# [Before-and-after change records]

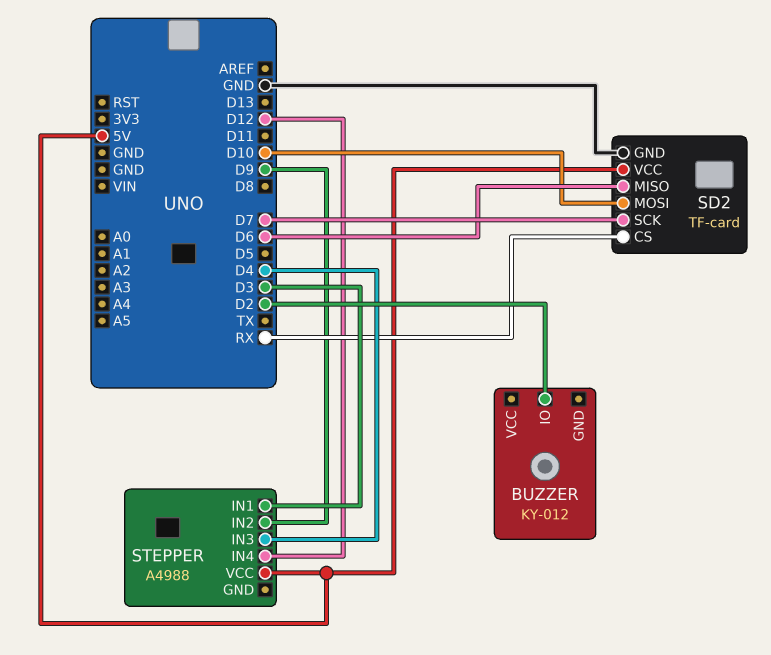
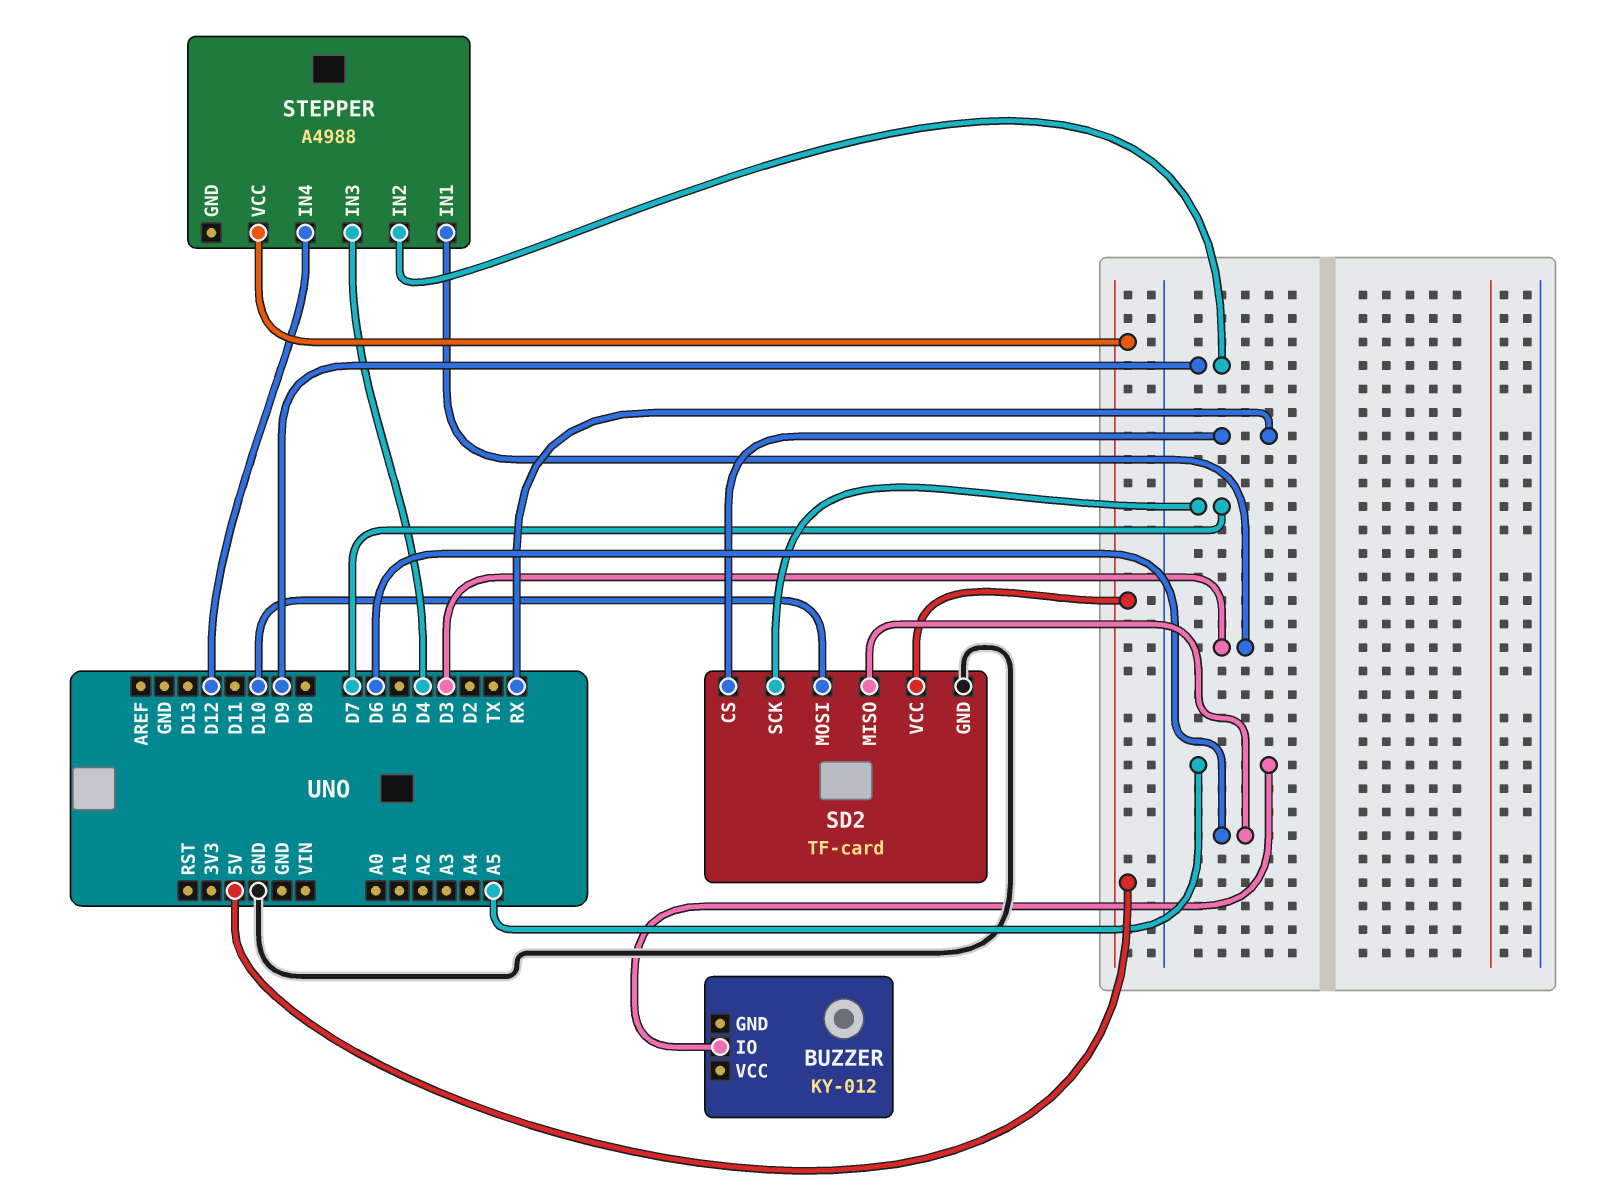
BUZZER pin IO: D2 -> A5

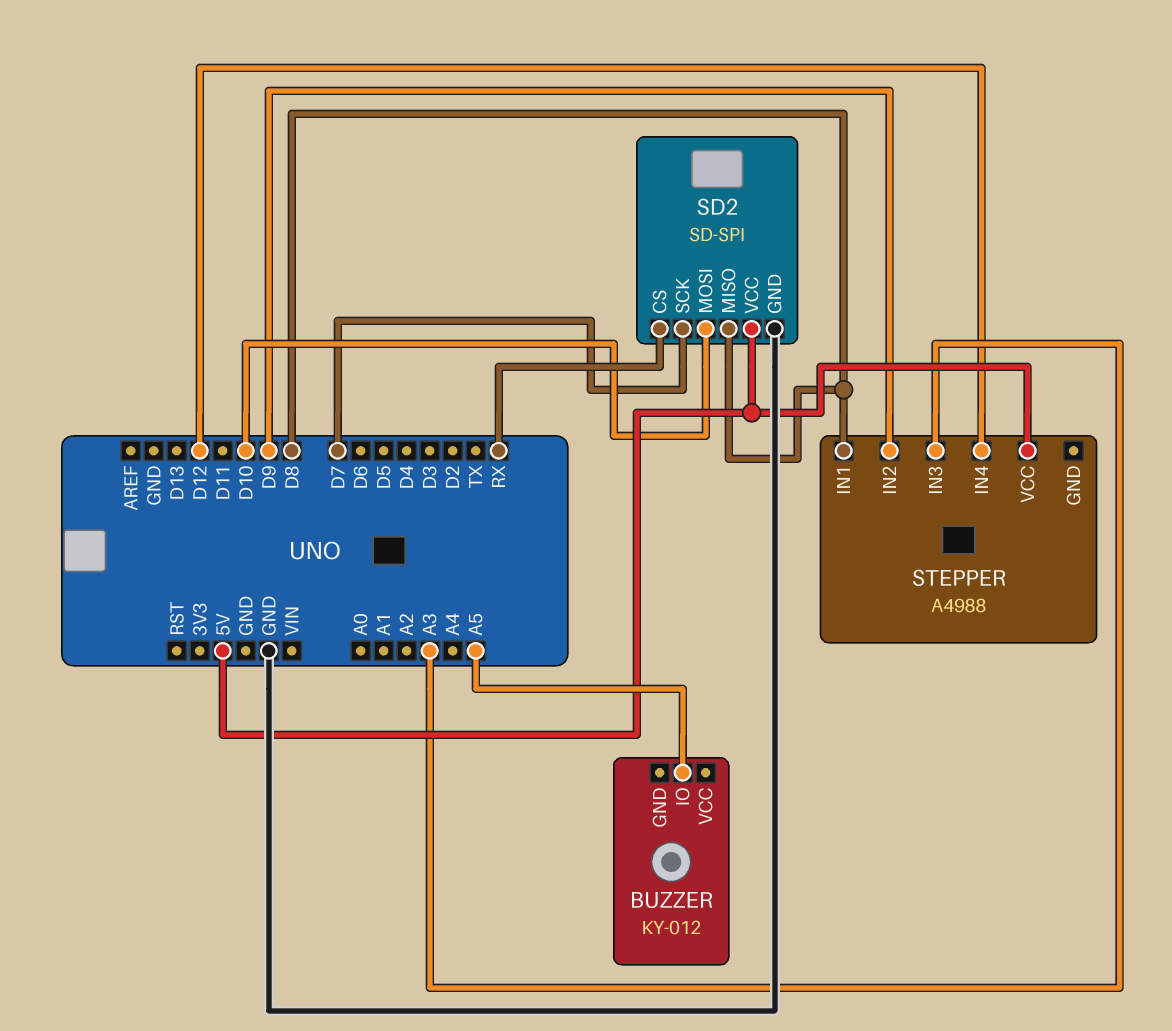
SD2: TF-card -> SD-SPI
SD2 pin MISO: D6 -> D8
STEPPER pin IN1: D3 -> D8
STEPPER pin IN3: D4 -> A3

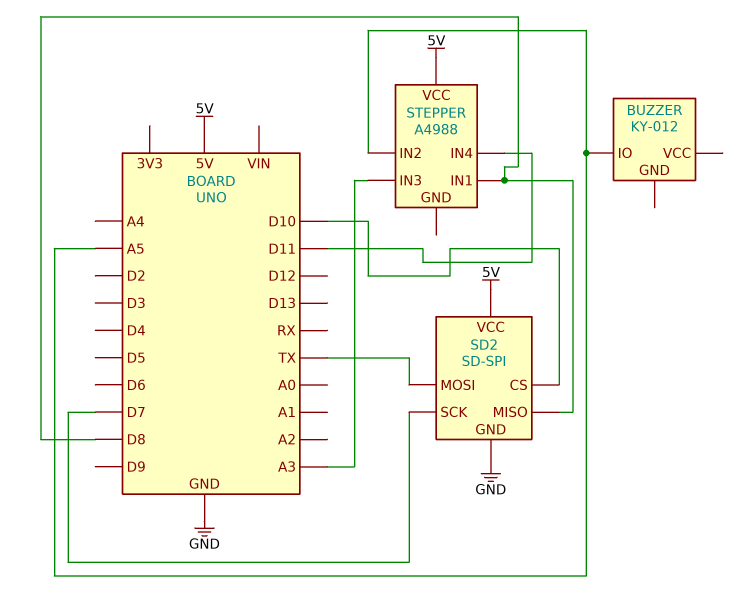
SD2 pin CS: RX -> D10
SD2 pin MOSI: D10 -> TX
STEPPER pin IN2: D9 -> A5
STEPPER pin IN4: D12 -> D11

# [What you need to do]
Retype the data shown above exactly, excluding any picture it contains.

# [Answer section]
BUZZER pin IO: D2 -> A5

SD2: TF-card -> SD-SPI
SD2 pin MISO: D6 -> D8
STEPPER pin IN1: D3 -> D8
STEPPER pin IN3: D4 -> A3

SD2 pin CS: RX -> D10
SD2 pin MOSI: D10 -> TX
STEPPER pin IN2: D9 -> A5
STEPPER pin IN4: D12 -> D11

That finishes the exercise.